## DATA TO EXAMINE
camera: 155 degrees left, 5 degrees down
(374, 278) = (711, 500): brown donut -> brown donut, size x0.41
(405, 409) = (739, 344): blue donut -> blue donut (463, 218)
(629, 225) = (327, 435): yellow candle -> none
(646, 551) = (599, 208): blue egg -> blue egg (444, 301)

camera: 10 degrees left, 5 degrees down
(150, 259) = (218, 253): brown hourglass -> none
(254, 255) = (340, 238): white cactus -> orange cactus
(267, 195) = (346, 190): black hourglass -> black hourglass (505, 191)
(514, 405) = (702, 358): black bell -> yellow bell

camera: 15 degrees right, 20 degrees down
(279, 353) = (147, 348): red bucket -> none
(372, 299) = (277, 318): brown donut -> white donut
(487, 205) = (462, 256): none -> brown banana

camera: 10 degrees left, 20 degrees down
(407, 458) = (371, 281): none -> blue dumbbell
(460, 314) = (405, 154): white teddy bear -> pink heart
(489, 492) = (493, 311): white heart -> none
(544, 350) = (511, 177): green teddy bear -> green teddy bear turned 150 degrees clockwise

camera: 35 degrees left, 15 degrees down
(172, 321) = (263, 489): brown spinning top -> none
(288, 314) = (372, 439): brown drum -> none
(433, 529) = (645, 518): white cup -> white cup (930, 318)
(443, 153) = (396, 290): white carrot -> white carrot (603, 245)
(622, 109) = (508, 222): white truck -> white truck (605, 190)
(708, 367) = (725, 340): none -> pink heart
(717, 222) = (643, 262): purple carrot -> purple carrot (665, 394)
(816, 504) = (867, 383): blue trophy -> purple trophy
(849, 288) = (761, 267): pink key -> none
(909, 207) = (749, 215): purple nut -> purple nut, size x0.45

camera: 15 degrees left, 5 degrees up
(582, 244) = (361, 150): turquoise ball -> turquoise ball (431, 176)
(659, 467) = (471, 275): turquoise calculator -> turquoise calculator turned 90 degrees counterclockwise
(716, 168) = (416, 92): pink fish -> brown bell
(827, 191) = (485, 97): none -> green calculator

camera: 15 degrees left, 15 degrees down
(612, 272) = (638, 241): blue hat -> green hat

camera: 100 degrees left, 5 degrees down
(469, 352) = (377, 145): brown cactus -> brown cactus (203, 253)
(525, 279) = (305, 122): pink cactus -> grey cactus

## WHAT YOU SHOULD DO
Counting only lines that hold the word "turned", state how many there are in the data. Write the number alone.

## ANSWER
2